* **EXERCISE PROMPT**: Within the listing below, how many lines hold the string "none"? Only the number is wanted.

* **GIVEN INFORMATION**:

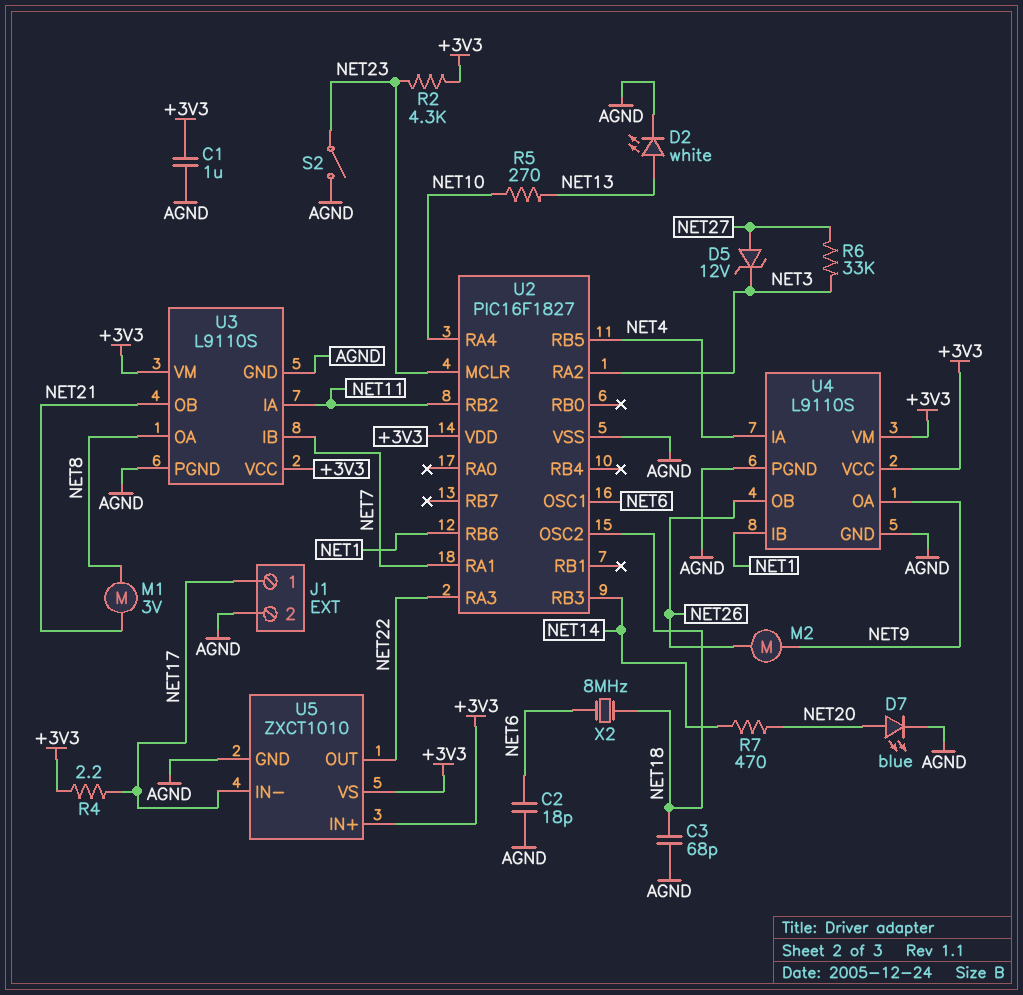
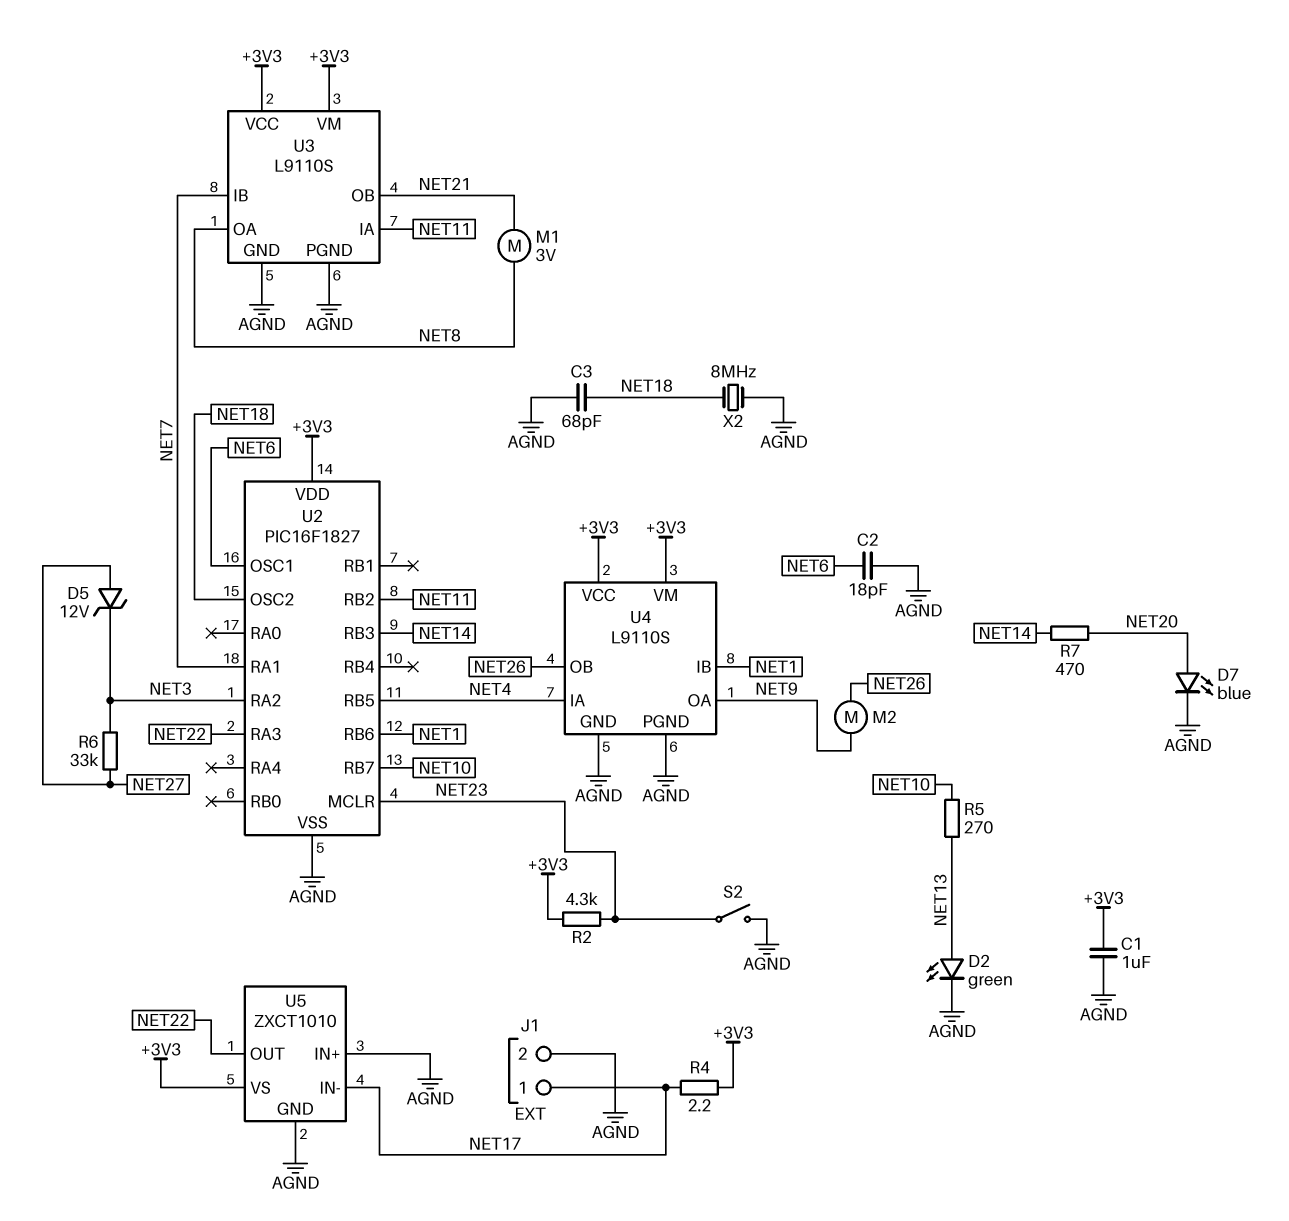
D2: LED white (A NET13, K AGND) -> LED green (A NET13, K AGND)
U2 pin RA4: NET10 -> none
U2 pin RB7: none -> NET10
U5 pin IN+: +3V3 -> AGND
X2: 8MHz (NET6, NET18) -> 8MHz (AGND, NET18)

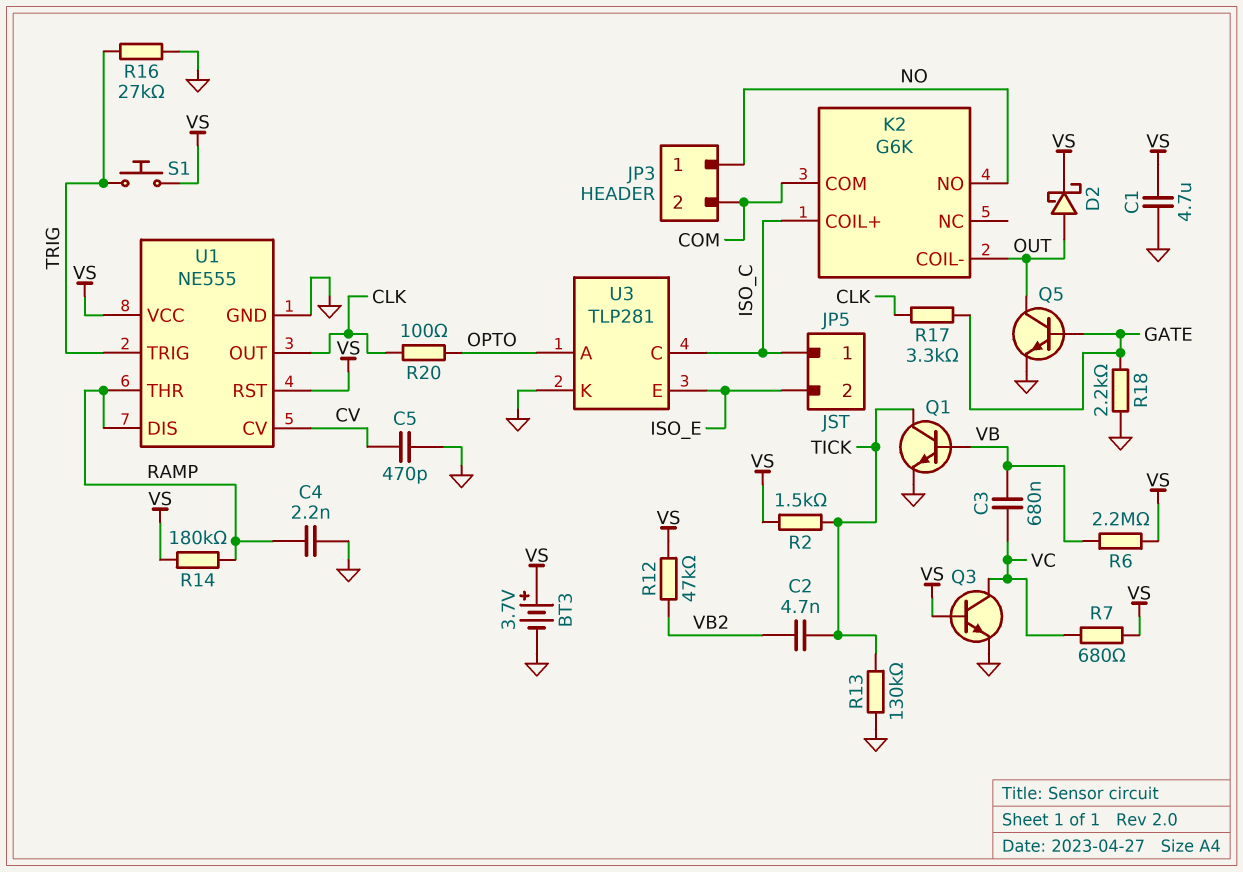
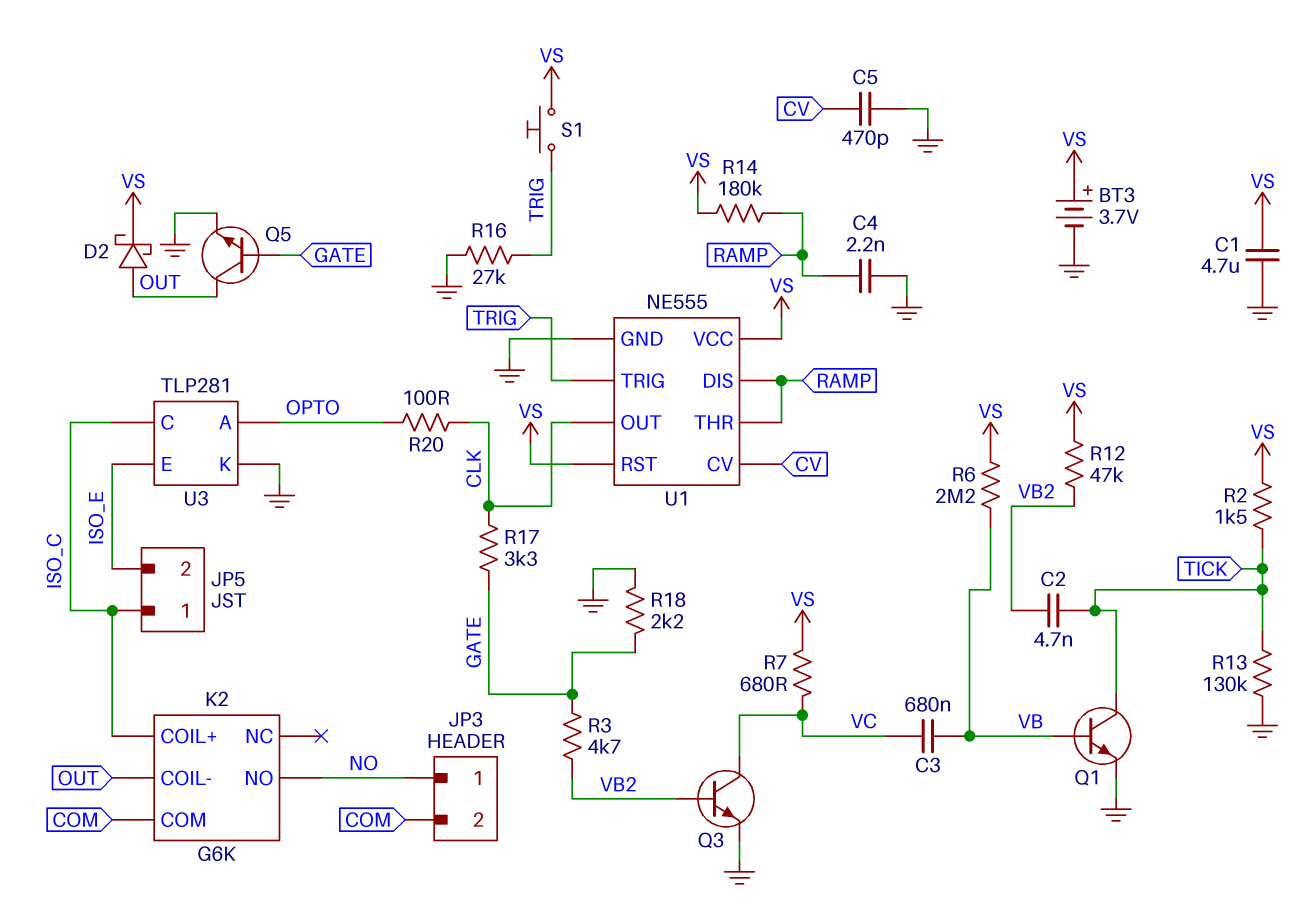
Q3: NPN (B VS, C VC, E GND) -> NPN (B VB2, C VC, E GND)
R3: none -> 4.7k (GATE, VB2)

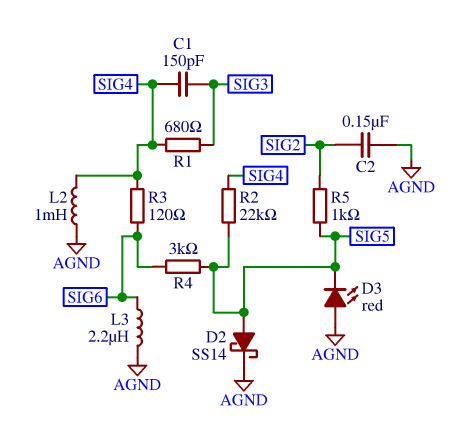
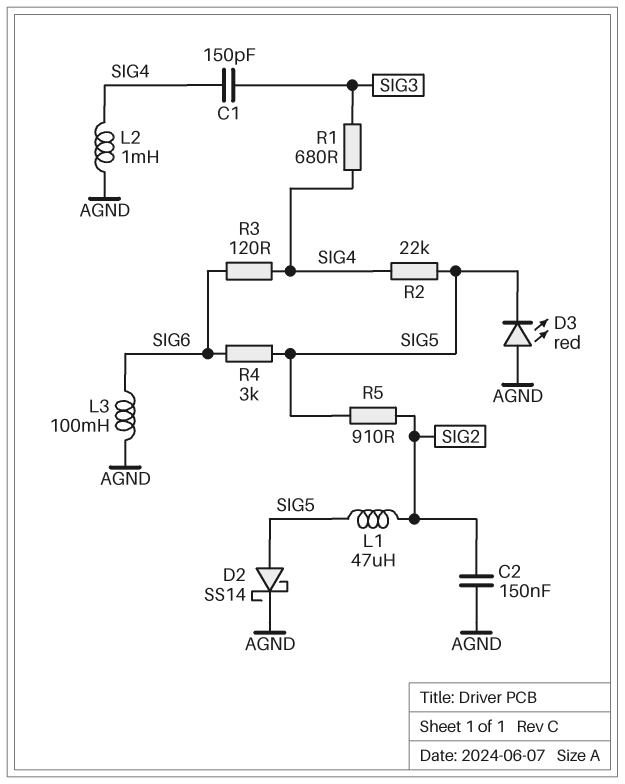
L1: none -> 47uH (SIG2, SIG5)
L3: 2.2uH (AGND, SIG6) -> 100mH (AGND, SIG6)
R5: 1k (SIG2, SIG5) -> 910 (SIG2, SIG5)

* **ANSWER SPACE**: 4